REQUIRED ACTION:
Please return only the lines from the one showing "gray cross: (218, 108)" to the end of the entries, keeping both ends and dropping every picture.

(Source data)
________________________

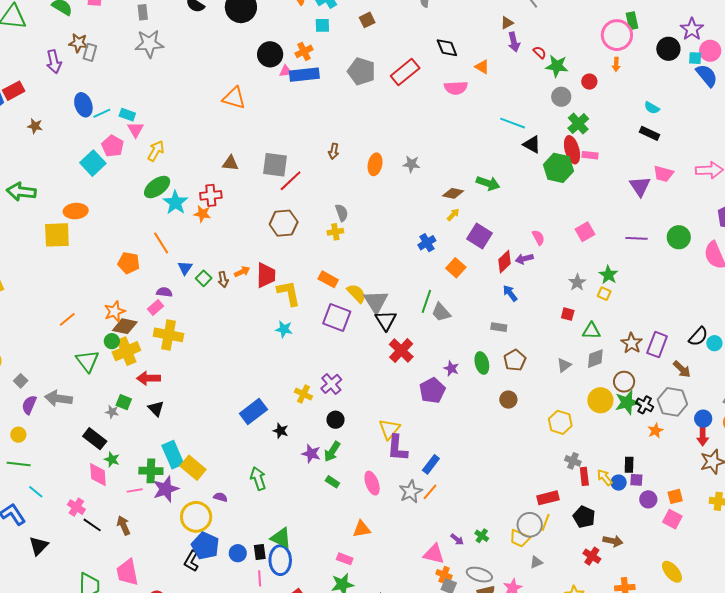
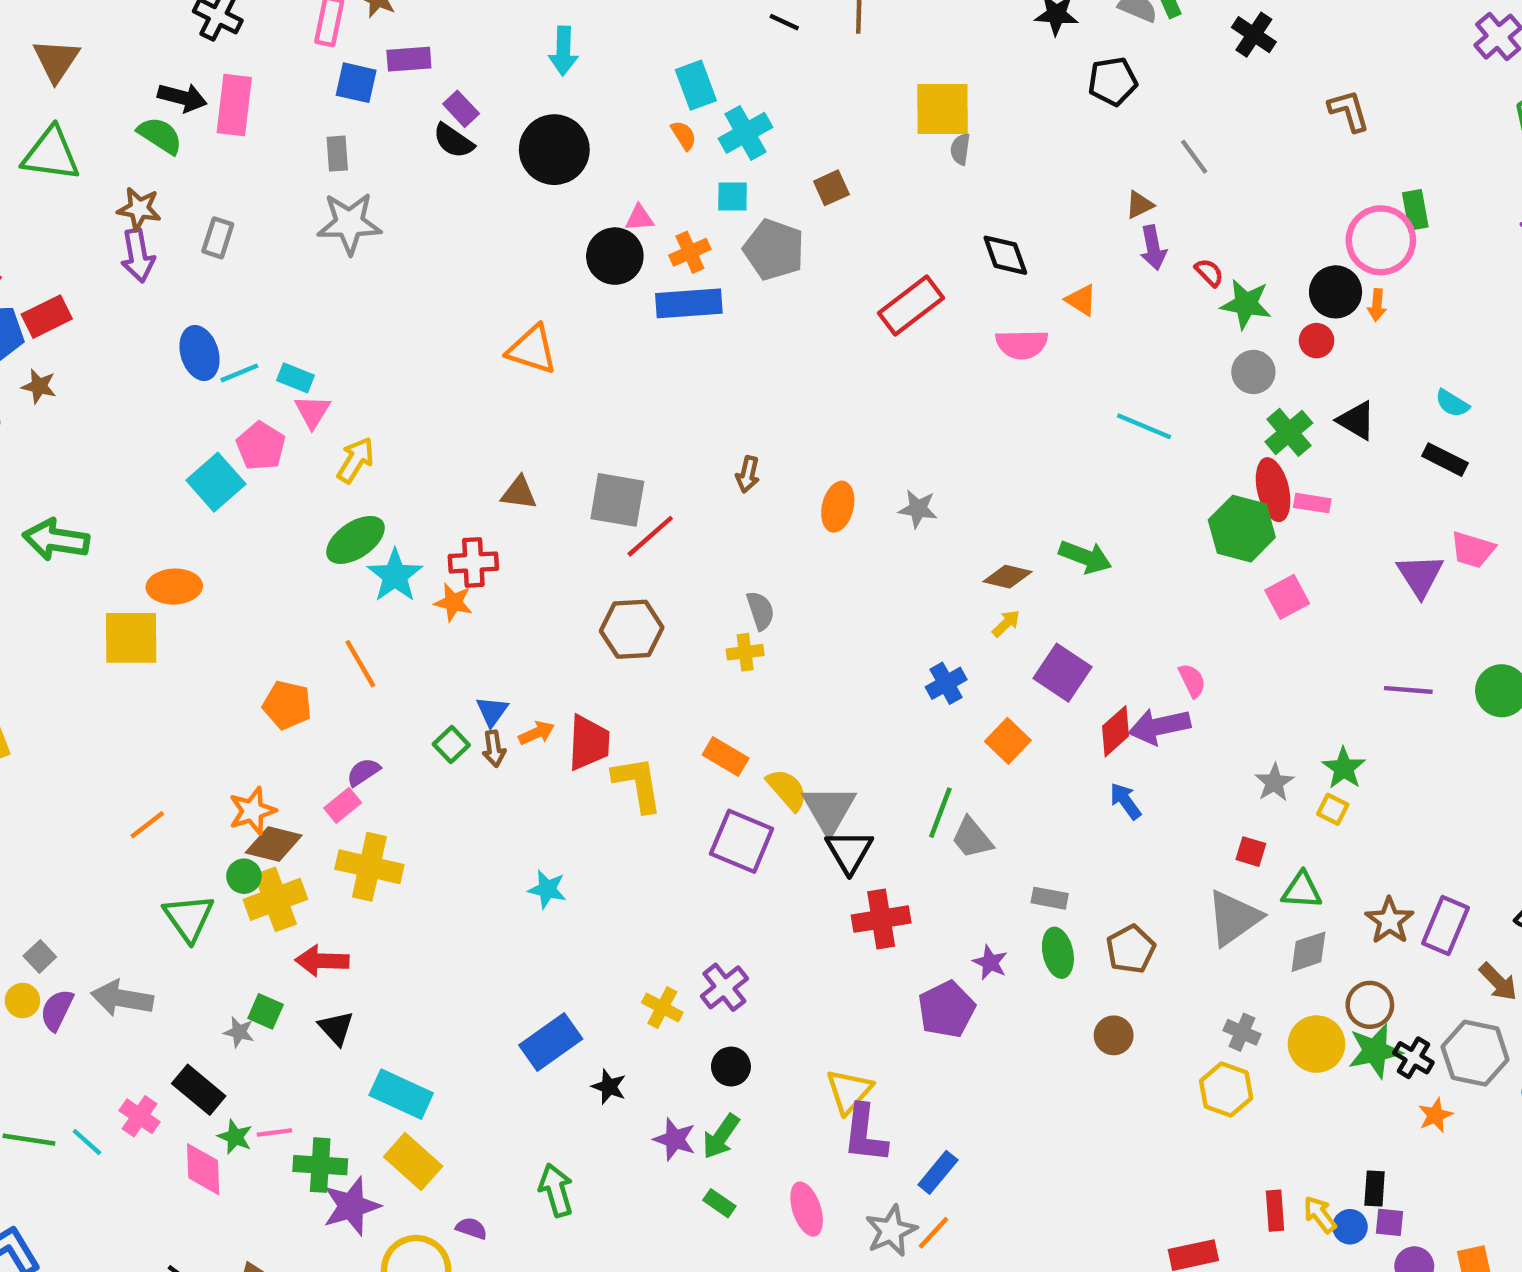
brown star: (78, 43) -> (139, 209), moved
black circle: (668, 49) -> (1336, 292), moved
pink triangle: (286, 71) -> (639, 218), moved
gray pentagon: (361, 71) -> (774, 250), moved
brown star: (35, 126) -> (39, 386), moved
black triangle: (532, 144) -> (1356, 421), moved
pink square: (585, 232) -> (1287, 597), moved
purple arrow: (524, 259) -> (1159, 726), size x1.5
blue triangle: (185, 268) -> (492, 711), moved
purple semicircle: (164, 292) -> (363, 772), turned -42
gray rectangle: (499, 327) -> (1050, 898), moved
cyan star: (284, 329) -> (547, 889), moved
red cross: (401, 350) -> (881, 919), turned 35
gray triangle: (564, 365) -> (1234, 918), moved, size x1.8
yellow circle: (18, 435) -> (22, 1001), moved
cyan rectangle: (173, 455) -> (401, 1094), moved, turned -44
gray cross: (573, 461) -> (1242, 1032), moved
pink line: (135, 490) -> (274, 1132), moved
cyan line: (36, 492) -> (87, 1142), moved
pink cross: (76, 507) -> (140, 1116), moved

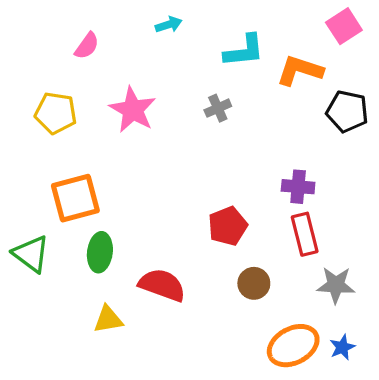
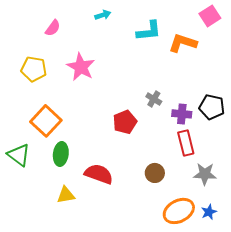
gray cross: (218, 108) -> (154, 99), moved, turned -35
black pentagon: (347, 111) -> (212, 107), moved
orange square: (75, 198) -> (46, 121), turned -32
red pentagon: (228, 226) -> (125, 122), moved

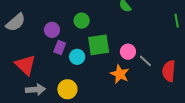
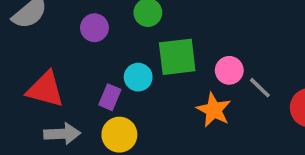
purple rectangle: (60, 48) -> (110, 97), moved
red triangle: (25, 65) -> (45, 89), turned -30

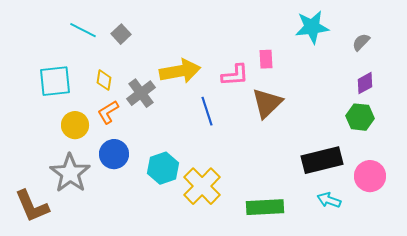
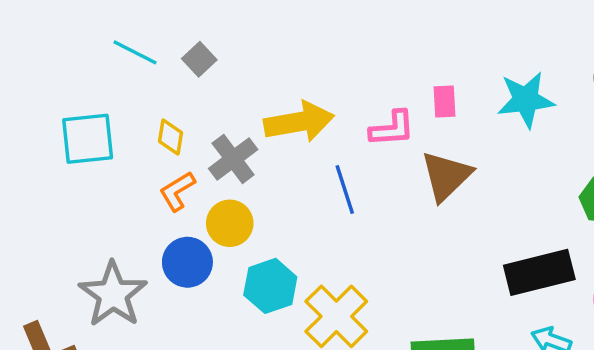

________________________

ANSWER:
gray cross: (218, 108) -> (154, 99), moved, turned -35
black pentagon: (347, 111) -> (212, 107), moved
orange square: (75, 198) -> (46, 121), turned -32
red pentagon: (228, 226) -> (125, 122), moved

purple rectangle: (60, 48) -> (110, 97), moved
red triangle: (25, 65) -> (45, 89), turned -30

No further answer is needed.